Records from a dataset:
---------------

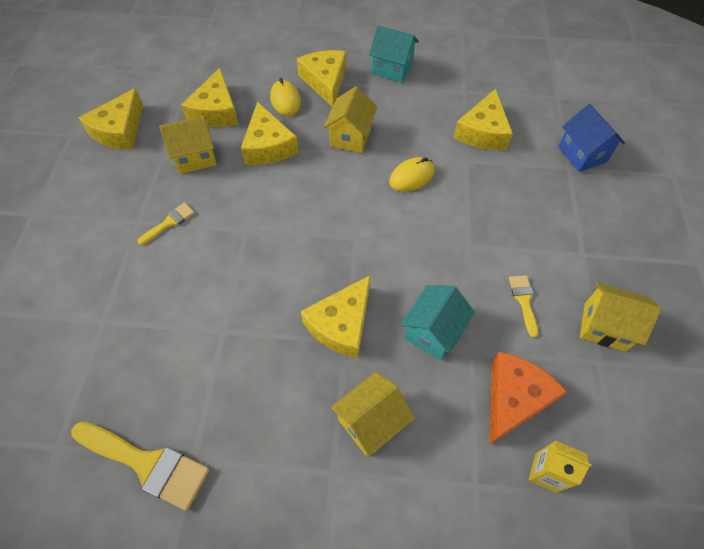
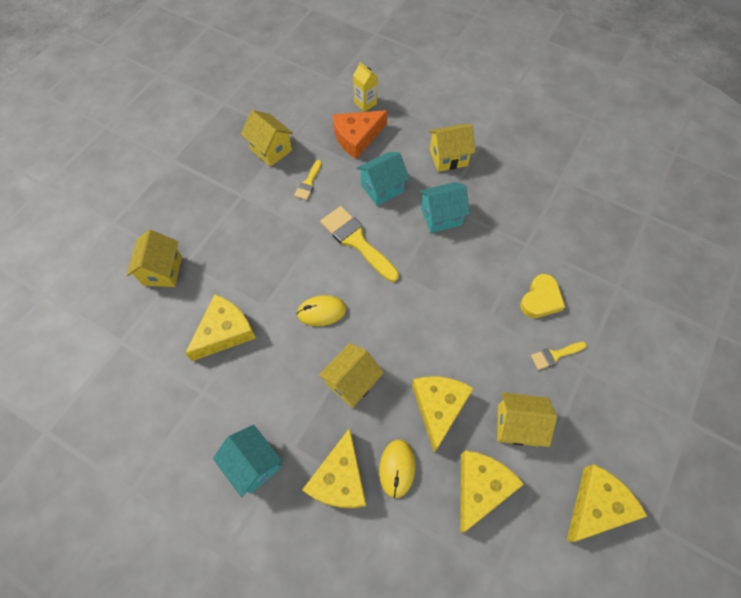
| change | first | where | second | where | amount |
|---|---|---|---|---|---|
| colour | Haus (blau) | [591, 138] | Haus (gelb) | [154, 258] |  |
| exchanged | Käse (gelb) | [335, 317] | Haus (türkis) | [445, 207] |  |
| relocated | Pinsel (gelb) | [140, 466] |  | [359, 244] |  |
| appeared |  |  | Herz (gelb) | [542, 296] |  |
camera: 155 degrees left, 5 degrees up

---------------

# [Exercise prompt]
Beginning with the line that holds "colour | Haus", restate word for word every line down to the end of the data, and only those lines.

# [Response area]
| colour | Haus (blau) | [591, 138] | Haus (gelb) | [154, 258] |  |
| exchanged | Käse (gelb) | [335, 317] | Haus (türkis) | [445, 207] |  |
| relocated | Pinsel (gelb) | [140, 466] |  | [359, 244] |  |
| appeared |  |  | Herz (gelb) | [542, 296] |  |
camera: 155 degrees left, 5 degrees up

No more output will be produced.